Exercise details:
Every line in the records below between the one holding "JP1 pin 1: +12V -> DGND" and the one holding "R2: 1k (OUT, U1/out) -> 56k (OUT, U1/out)", inclusive, is to be set down exactly; all other lines are to be left out.

Data items
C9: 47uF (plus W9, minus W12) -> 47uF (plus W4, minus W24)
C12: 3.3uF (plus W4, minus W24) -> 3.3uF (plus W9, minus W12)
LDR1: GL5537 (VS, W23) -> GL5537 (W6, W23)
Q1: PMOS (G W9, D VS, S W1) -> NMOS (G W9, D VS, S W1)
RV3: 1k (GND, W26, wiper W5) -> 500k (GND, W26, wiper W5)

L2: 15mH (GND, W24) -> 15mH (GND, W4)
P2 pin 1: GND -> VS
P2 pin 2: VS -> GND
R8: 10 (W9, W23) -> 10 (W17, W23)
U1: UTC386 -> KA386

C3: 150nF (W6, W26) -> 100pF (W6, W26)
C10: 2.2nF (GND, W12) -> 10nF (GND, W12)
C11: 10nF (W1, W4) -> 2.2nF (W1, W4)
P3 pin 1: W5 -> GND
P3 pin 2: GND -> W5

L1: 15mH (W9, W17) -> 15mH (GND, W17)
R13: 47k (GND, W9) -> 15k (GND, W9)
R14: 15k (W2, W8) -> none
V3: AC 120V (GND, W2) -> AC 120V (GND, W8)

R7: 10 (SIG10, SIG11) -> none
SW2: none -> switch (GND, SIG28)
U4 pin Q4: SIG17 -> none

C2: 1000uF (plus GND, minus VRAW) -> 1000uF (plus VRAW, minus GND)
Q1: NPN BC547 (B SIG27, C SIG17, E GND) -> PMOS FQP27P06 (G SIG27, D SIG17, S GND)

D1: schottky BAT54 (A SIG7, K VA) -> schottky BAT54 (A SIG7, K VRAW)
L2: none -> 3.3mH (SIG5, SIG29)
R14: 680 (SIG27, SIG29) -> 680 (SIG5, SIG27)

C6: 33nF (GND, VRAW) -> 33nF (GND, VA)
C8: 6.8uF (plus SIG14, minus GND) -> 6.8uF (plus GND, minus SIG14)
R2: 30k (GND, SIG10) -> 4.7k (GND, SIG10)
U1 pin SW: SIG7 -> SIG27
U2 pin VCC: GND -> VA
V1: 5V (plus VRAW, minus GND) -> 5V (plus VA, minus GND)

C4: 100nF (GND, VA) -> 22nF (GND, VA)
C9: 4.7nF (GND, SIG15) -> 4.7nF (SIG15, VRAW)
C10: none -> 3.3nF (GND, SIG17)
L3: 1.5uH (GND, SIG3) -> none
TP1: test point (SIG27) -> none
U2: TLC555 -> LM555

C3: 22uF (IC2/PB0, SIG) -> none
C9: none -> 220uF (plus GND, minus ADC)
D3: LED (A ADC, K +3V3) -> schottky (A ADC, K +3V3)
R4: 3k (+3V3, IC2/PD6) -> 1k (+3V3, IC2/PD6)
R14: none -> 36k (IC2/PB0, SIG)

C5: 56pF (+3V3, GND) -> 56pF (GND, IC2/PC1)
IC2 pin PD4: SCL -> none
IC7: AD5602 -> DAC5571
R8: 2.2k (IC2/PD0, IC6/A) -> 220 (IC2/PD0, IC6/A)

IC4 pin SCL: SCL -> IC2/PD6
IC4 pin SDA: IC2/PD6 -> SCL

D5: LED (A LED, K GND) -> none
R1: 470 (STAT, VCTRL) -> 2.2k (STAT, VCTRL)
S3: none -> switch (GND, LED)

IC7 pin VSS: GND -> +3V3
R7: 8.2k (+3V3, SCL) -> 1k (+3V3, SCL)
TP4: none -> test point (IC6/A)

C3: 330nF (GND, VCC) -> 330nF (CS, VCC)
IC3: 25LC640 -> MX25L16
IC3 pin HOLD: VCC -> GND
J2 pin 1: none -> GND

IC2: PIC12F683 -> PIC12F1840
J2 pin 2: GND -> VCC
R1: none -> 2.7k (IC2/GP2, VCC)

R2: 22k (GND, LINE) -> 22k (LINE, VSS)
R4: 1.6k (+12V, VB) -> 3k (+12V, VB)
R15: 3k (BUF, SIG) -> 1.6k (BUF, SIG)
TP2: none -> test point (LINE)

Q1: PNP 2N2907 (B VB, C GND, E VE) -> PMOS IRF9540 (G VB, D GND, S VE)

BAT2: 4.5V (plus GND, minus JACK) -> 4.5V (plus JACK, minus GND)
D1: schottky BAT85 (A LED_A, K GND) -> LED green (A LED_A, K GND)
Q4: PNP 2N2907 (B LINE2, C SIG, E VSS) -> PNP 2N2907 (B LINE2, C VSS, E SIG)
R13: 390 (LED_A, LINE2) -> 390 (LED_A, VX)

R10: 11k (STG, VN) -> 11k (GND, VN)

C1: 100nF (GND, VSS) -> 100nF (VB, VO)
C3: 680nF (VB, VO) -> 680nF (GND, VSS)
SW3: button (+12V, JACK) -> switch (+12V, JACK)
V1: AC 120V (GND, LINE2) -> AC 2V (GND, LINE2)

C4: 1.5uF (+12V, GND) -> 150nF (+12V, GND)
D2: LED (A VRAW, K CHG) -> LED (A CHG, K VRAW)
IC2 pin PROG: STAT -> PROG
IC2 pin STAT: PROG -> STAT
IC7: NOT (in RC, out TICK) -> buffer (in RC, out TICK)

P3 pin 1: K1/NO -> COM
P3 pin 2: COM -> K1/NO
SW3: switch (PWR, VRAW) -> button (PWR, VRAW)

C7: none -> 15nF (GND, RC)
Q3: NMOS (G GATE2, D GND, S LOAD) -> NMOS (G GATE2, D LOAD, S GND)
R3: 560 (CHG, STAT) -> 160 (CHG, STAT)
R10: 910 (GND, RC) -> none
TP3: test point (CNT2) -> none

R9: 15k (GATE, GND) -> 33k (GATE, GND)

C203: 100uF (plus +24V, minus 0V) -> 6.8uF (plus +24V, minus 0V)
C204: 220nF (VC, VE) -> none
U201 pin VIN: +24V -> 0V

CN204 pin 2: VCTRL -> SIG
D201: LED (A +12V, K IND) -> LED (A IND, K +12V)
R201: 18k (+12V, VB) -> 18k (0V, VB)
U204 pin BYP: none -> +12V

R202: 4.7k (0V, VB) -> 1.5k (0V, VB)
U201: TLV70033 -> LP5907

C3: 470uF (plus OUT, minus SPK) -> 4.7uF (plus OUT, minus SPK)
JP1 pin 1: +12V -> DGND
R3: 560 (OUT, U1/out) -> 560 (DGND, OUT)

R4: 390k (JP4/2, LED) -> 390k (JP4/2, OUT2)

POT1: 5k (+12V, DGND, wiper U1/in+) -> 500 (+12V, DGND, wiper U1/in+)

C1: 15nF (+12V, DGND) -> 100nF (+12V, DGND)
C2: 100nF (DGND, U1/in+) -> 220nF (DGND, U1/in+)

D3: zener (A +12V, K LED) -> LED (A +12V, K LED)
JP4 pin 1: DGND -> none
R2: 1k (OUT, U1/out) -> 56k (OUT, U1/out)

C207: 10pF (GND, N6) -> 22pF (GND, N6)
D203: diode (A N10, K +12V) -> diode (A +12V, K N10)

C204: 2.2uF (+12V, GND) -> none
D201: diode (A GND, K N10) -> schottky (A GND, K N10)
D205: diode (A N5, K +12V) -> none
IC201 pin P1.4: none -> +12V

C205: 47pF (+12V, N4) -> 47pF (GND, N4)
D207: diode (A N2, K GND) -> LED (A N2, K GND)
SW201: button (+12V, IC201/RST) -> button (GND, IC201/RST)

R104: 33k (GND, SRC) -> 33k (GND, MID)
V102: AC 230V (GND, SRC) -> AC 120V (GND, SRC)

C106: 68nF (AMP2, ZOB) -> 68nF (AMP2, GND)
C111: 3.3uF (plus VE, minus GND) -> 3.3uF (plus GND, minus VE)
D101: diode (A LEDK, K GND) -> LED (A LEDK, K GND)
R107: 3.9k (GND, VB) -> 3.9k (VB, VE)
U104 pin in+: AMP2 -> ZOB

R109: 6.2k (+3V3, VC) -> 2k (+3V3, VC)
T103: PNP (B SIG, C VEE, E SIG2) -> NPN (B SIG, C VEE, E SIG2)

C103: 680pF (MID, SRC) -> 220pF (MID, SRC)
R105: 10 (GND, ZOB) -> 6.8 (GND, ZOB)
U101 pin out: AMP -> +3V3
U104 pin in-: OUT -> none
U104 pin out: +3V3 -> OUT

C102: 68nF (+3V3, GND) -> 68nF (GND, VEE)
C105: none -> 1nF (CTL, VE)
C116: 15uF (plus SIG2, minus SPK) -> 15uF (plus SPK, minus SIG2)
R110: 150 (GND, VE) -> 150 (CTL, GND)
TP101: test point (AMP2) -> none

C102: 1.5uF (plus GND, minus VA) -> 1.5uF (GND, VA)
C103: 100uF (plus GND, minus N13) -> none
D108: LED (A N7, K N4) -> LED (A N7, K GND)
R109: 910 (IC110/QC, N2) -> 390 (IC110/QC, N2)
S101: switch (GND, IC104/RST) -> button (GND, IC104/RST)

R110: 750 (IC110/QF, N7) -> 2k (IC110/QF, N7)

Exercise answer:
JP1 pin 1: +12V -> DGND
R3: 560 (OUT, U1/out) -> 560 (DGND, OUT)

R4: 390k (JP4/2, LED) -> 390k (JP4/2, OUT2)

POT1: 5k (+12V, DGND, wiper U1/in+) -> 500 (+12V, DGND, wiper U1/in+)

C1: 15nF (+12V, DGND) -> 100nF (+12V, DGND)
C2: 100nF (DGND, U1/in+) -> 220nF (DGND, U1/in+)

D3: zener (A +12V, K LED) -> LED (A +12V, K LED)
JP4 pin 1: DGND -> none
R2: 1k (OUT, U1/out) -> 56k (OUT, U1/out)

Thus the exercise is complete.